[Task details] Report the number of lines holding "none" in the material below, and nothing more.
START Data excerpts
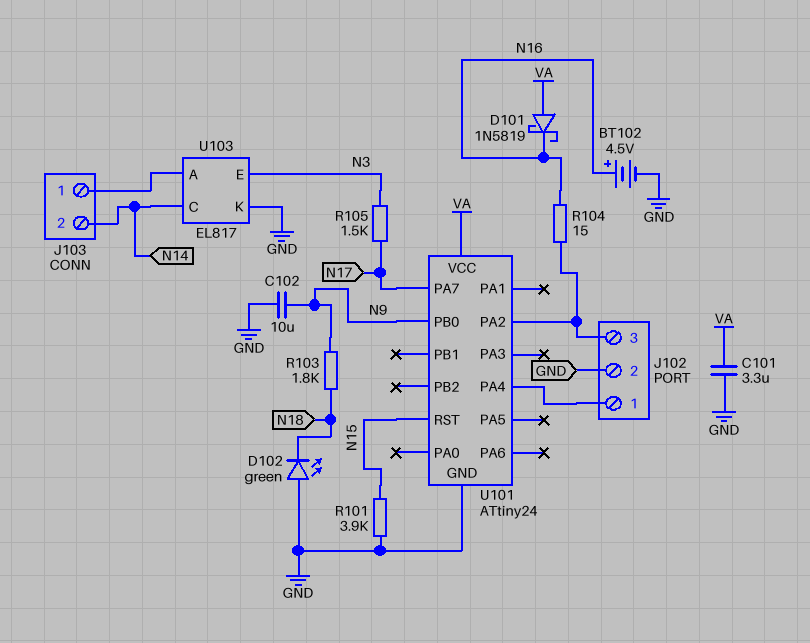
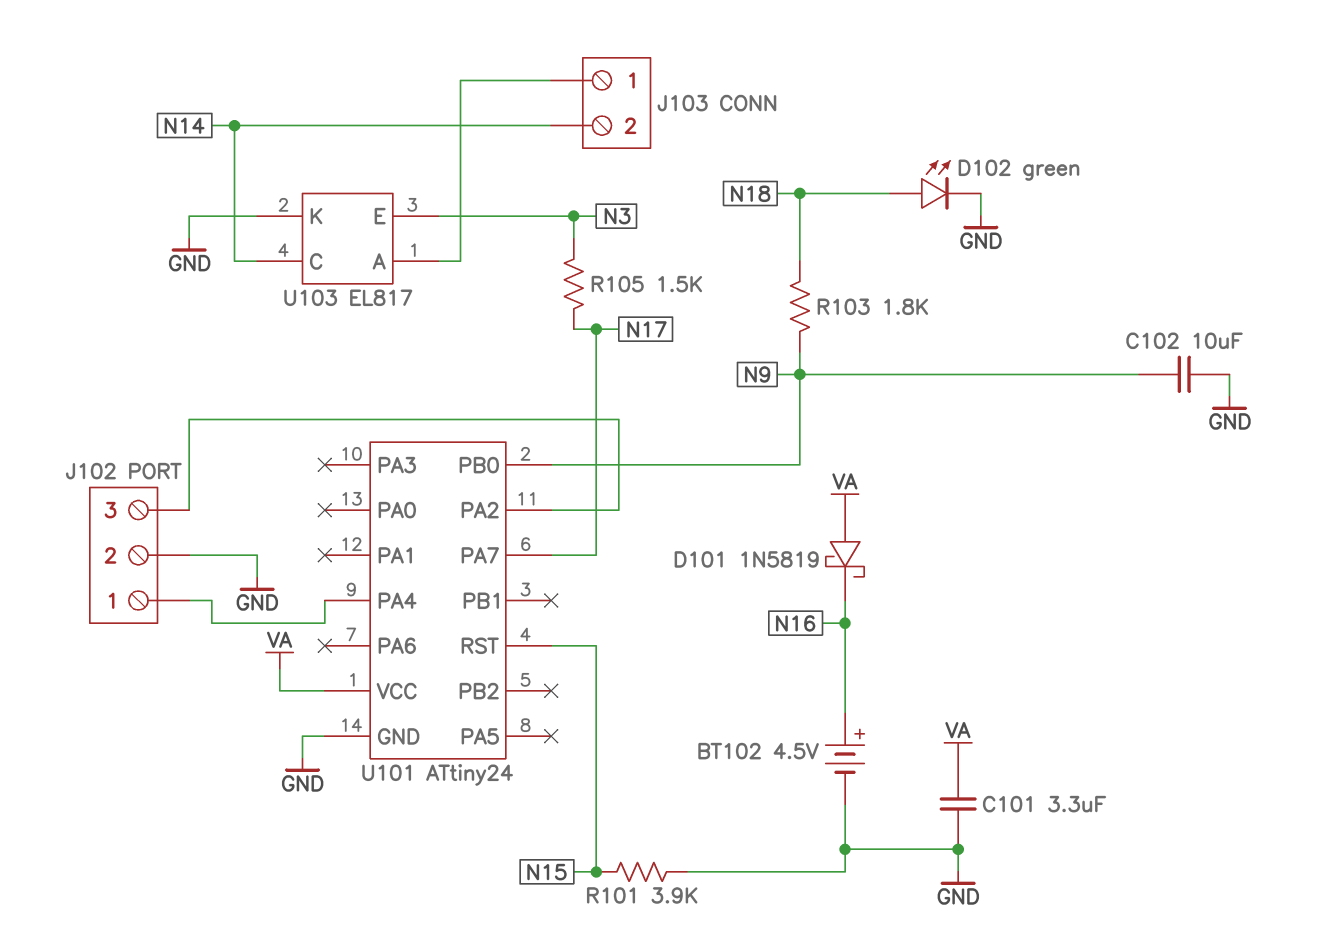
D102: LED green (A GND, K N18) -> LED green (A N18, K GND)
R104: 15 (J102/3, N16) -> none

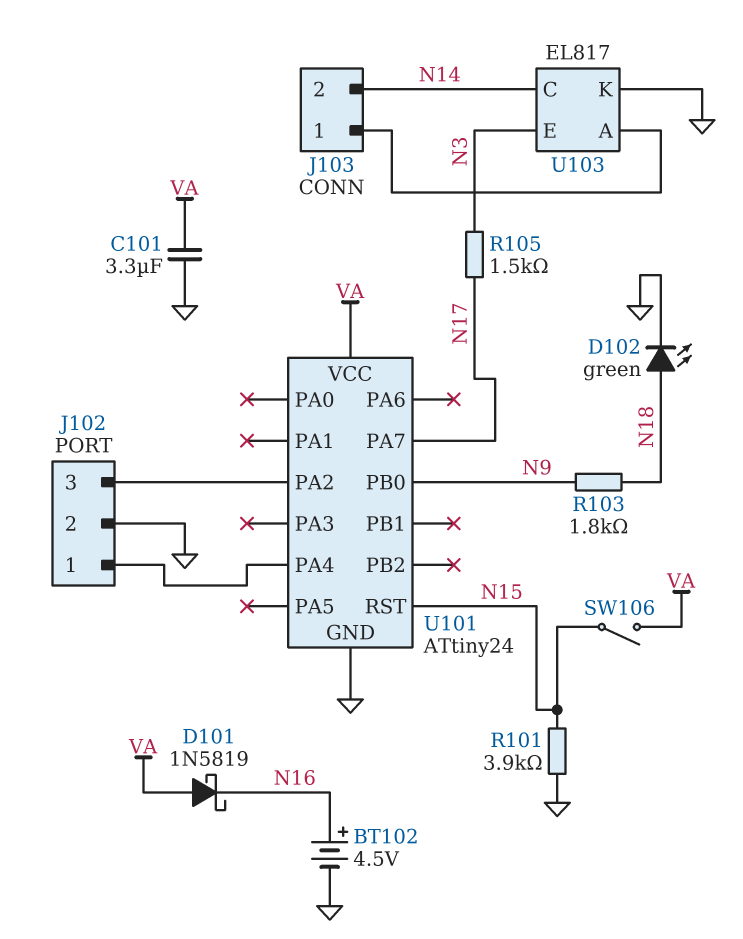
C102: 10uF (GND, N9) -> none
SW106: none -> switch (N15, VA)

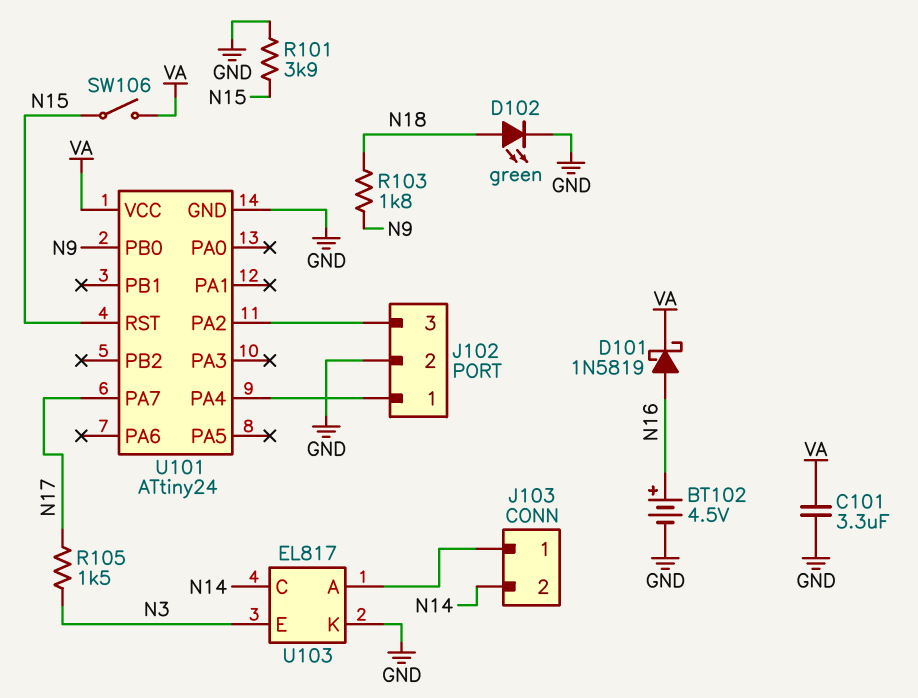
D101: schottky 1N5819 (A VA, K N16) -> schottky 1N5819 (A N16, K VA)

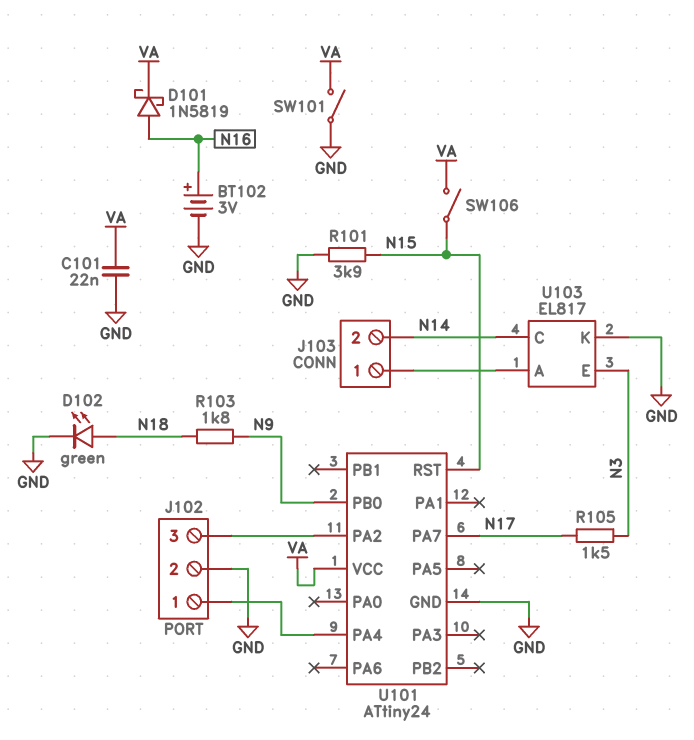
BT102: 4.5V (plus N16, minus GND) -> 3V (plus N16, minus GND)
C101: 3.3uF (GND, VA) -> 22nF (GND, VA)
SW101: none -> switch (GND, VA)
END Data excerpts
[Result for this task] 4